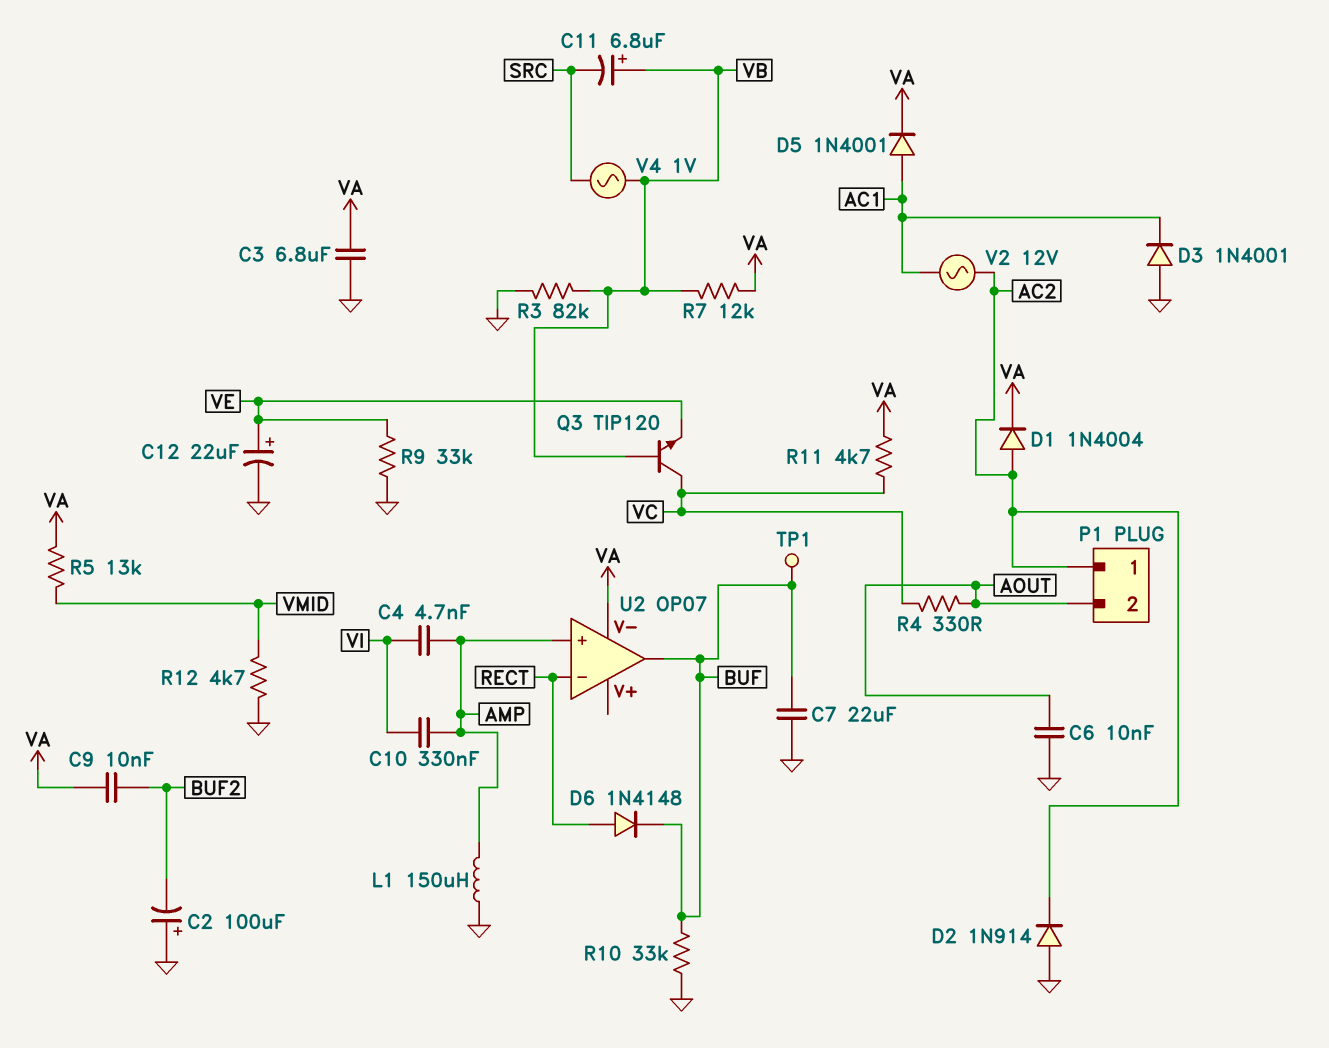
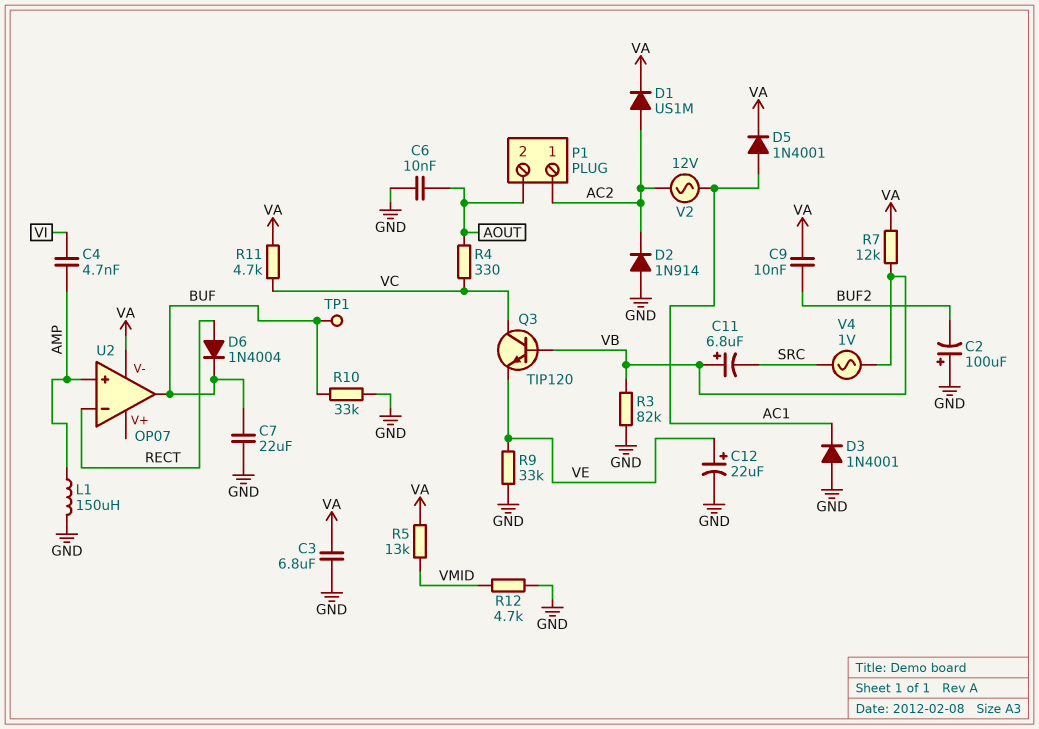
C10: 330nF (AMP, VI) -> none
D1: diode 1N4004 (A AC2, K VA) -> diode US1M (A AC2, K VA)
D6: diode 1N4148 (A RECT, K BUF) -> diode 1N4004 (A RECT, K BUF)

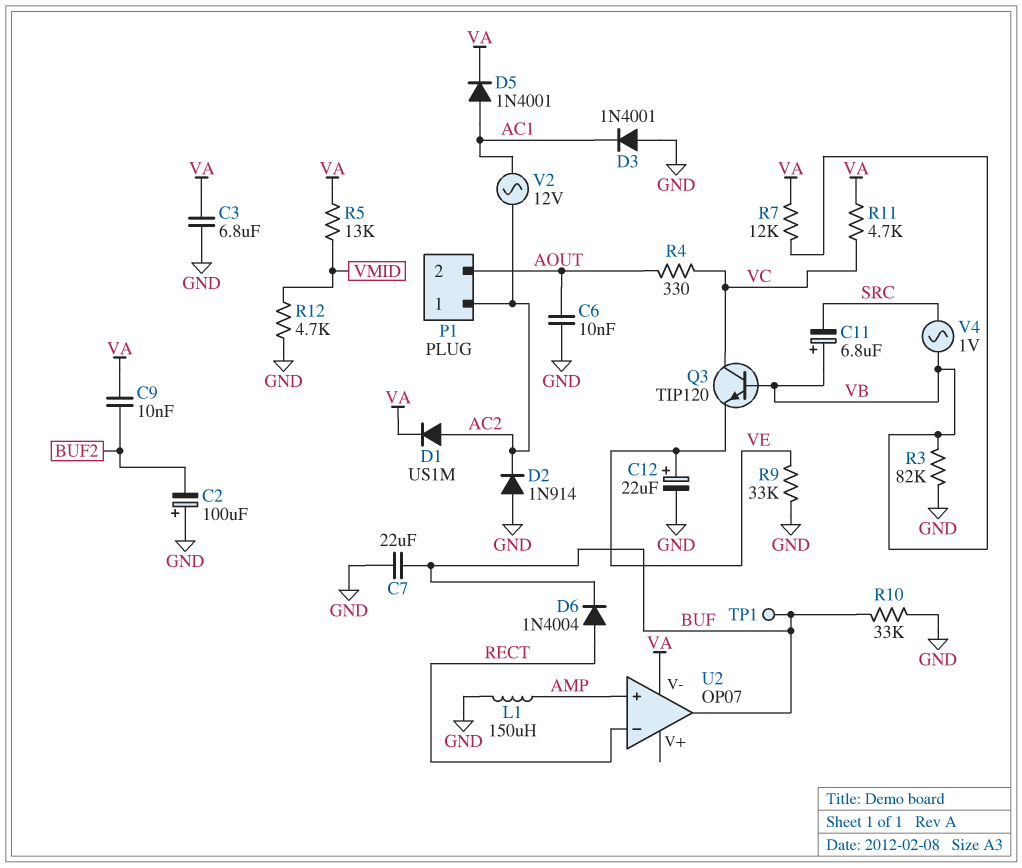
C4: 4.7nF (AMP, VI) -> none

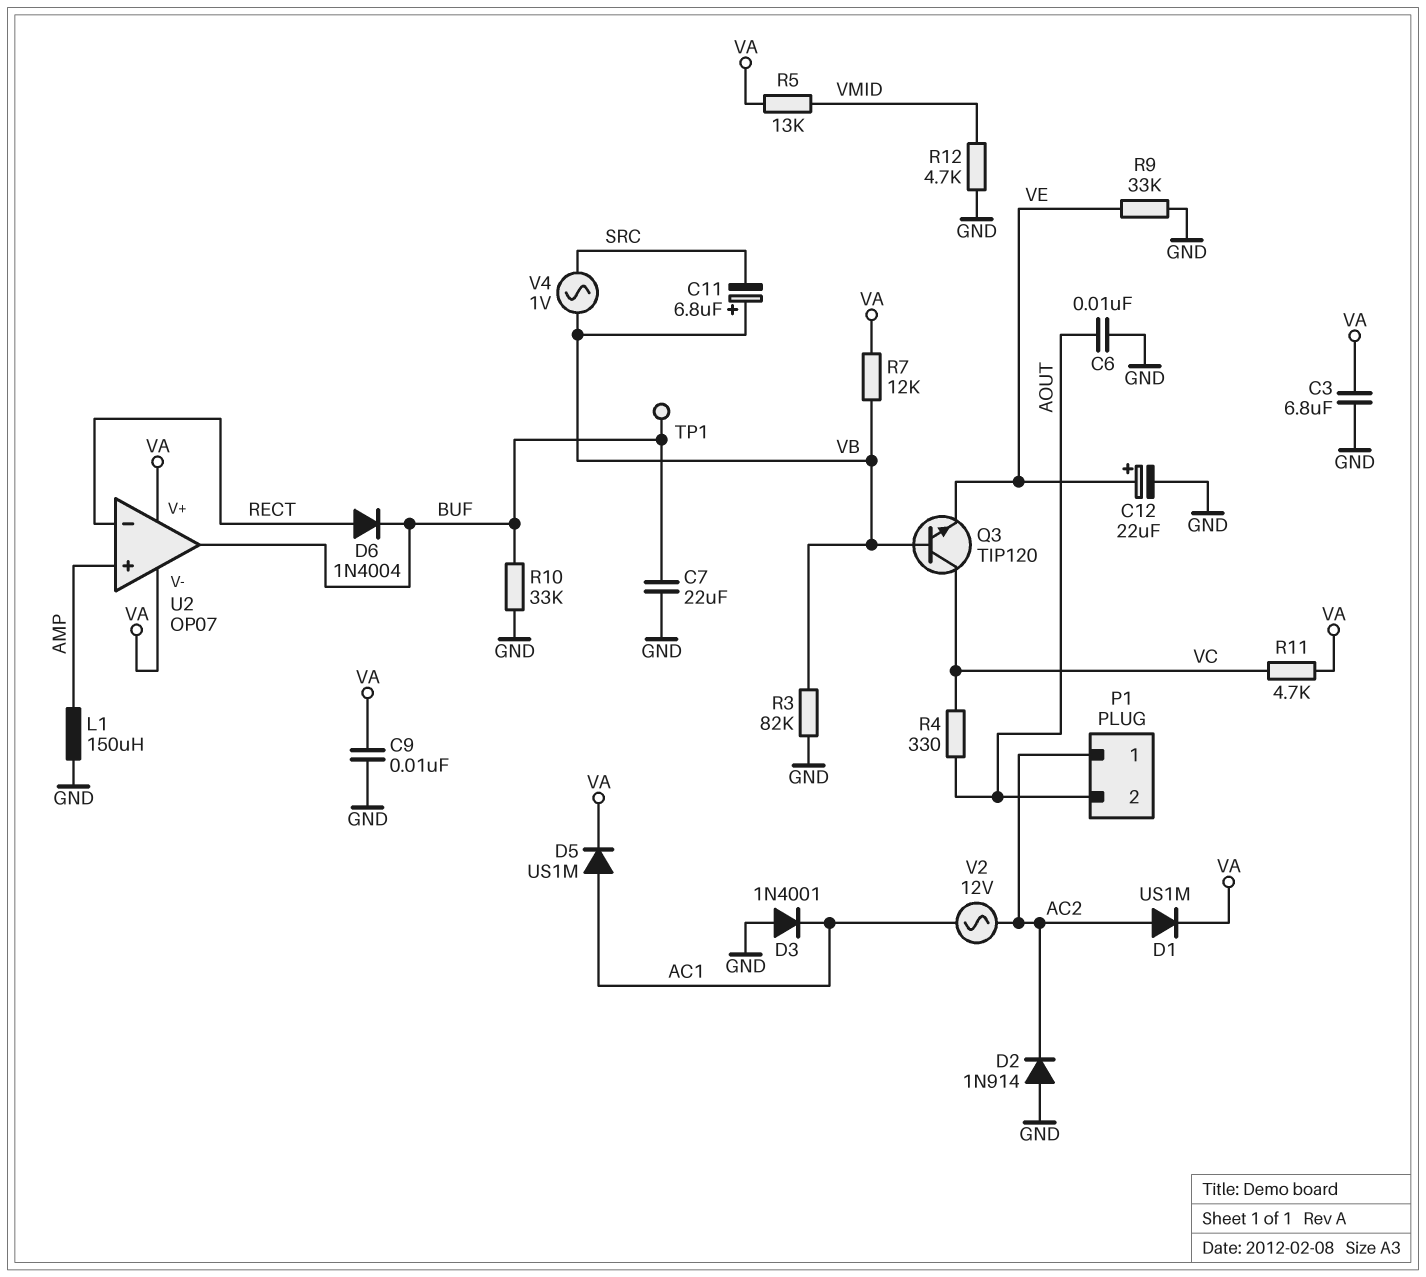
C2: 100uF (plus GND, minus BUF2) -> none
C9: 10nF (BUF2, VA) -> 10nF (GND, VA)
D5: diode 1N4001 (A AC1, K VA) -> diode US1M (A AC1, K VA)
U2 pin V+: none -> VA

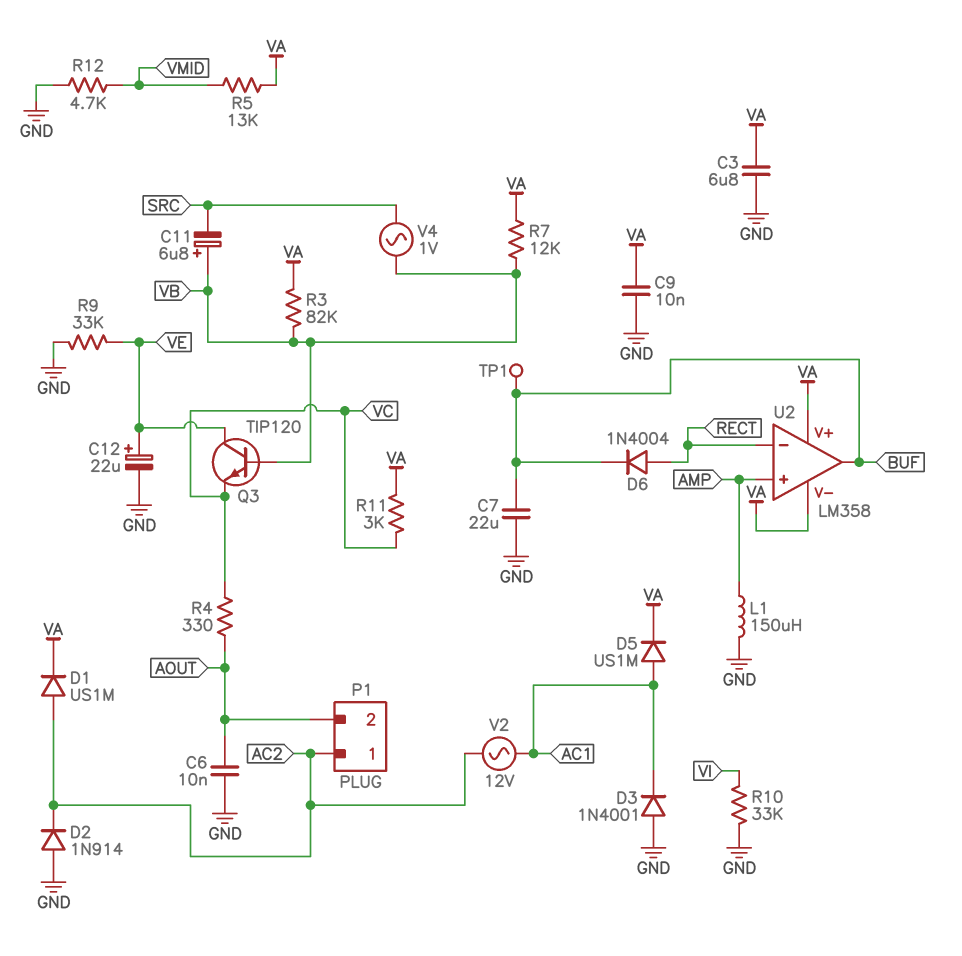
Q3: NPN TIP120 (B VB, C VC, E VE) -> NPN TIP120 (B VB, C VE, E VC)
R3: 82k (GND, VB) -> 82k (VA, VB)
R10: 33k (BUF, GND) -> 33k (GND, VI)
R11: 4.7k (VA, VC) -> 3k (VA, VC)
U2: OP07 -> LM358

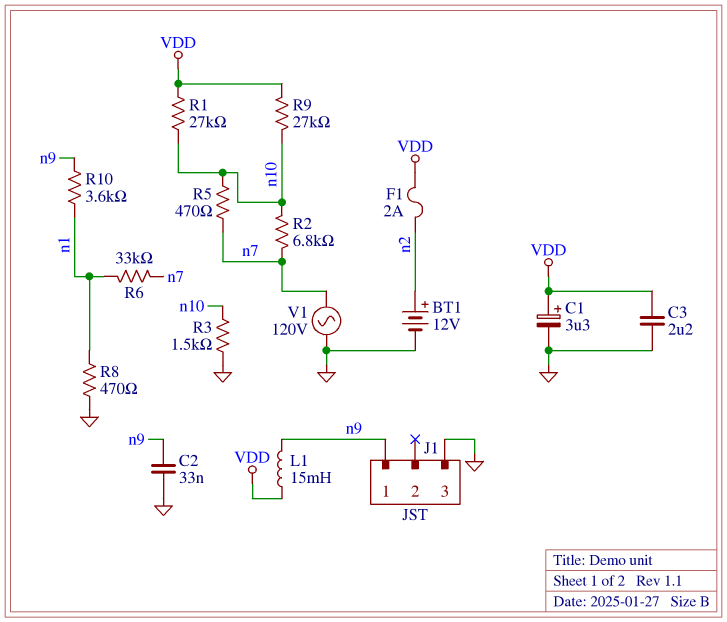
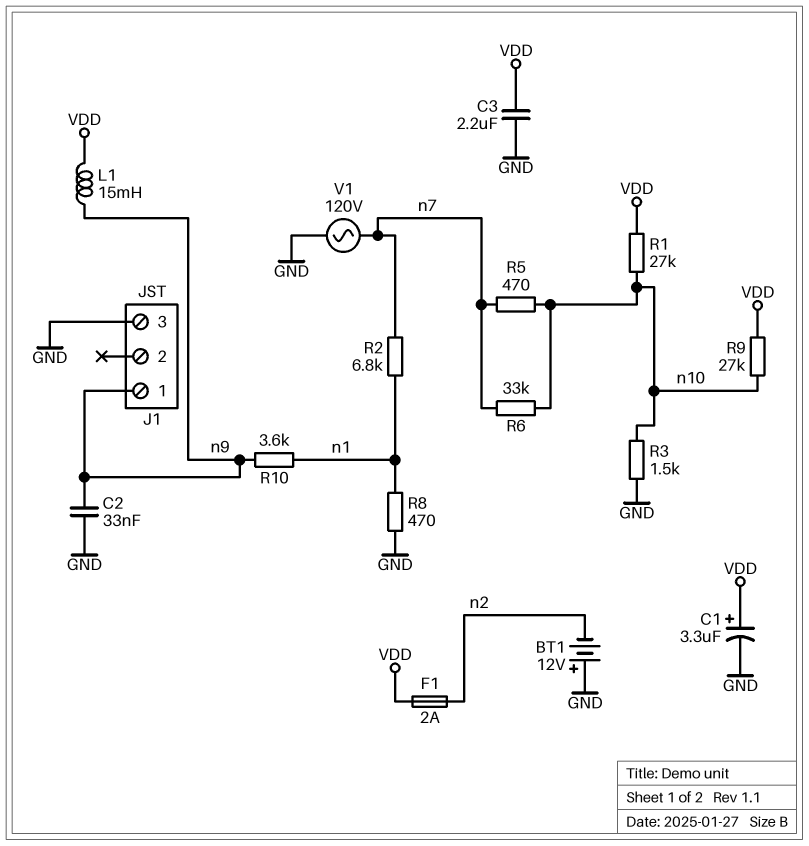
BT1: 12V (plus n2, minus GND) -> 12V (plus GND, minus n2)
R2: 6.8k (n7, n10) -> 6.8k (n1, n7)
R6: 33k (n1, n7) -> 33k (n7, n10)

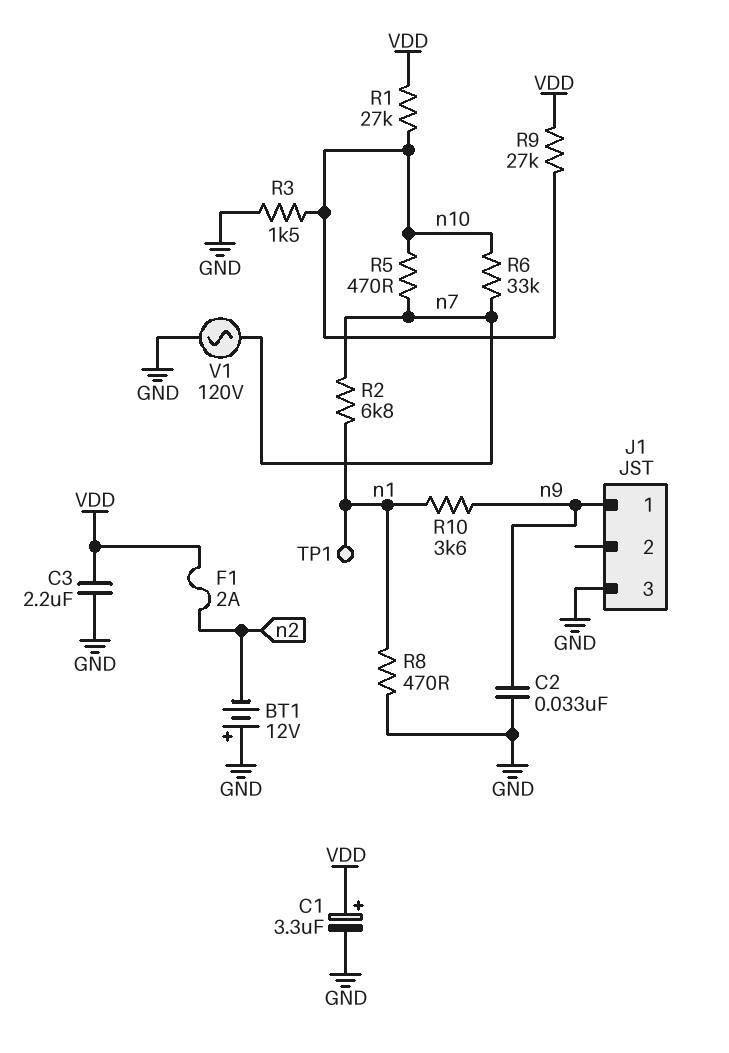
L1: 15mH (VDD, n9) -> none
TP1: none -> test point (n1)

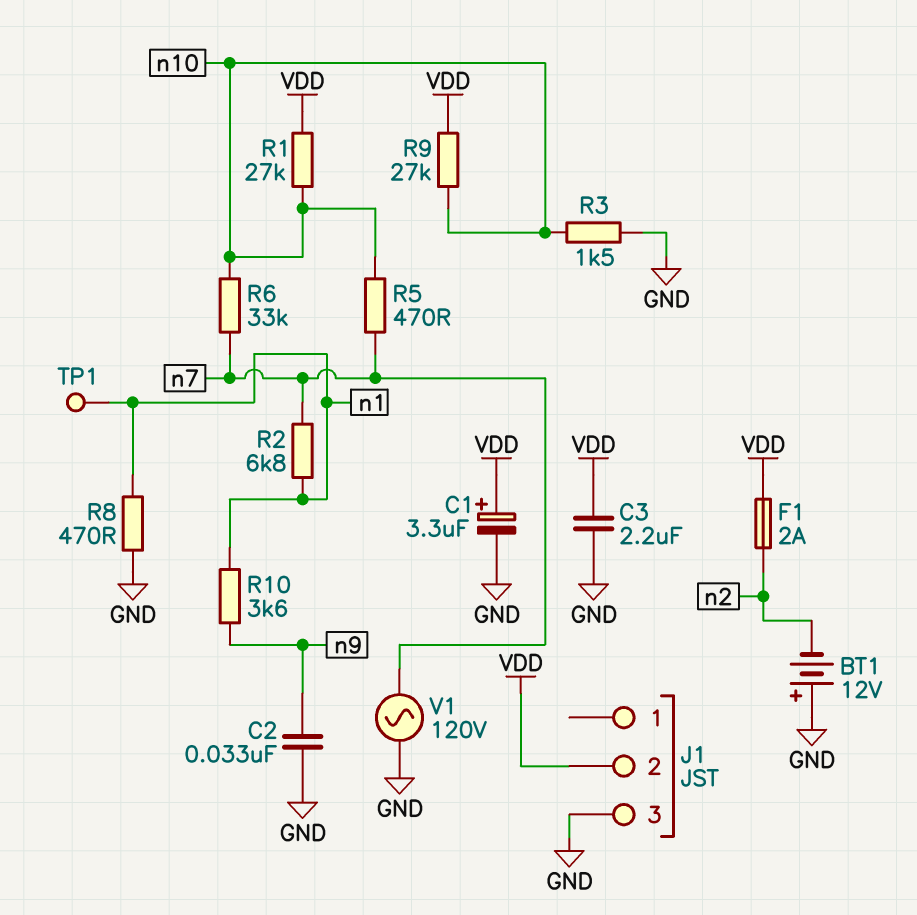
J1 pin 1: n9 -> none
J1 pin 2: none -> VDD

#####

Repeat the full set of records exactly, and output no pictures.

C10: 330nF (AMP, VI) -> none
D1: diode 1N4004 (A AC2, K VA) -> diode US1M (A AC2, K VA)
D6: diode 1N4148 (A RECT, K BUF) -> diode 1N4004 (A RECT, K BUF)

C4: 4.7nF (AMP, VI) -> none

C2: 100uF (plus GND, minus BUF2) -> none
C9: 10nF (BUF2, VA) -> 10nF (GND, VA)
D5: diode 1N4001 (A AC1, K VA) -> diode US1M (A AC1, K VA)
U2 pin V+: none -> VA

Q3: NPN TIP120 (B VB, C VC, E VE) -> NPN TIP120 (B VB, C VE, E VC)
R3: 82k (GND, VB) -> 82k (VA, VB)
R10: 33k (BUF, GND) -> 33k (GND, VI)
R11: 4.7k (VA, VC) -> 3k (VA, VC)
U2: OP07 -> LM358

BT1: 12V (plus n2, minus GND) -> 12V (plus GND, minus n2)
R2: 6.8k (n7, n10) -> 6.8k (n1, n7)
R6: 33k (n1, n7) -> 33k (n7, n10)

L1: 15mH (VDD, n9) -> none
TP1: none -> test point (n1)

J1 pin 1: n9 -> none
J1 pin 2: none -> VDD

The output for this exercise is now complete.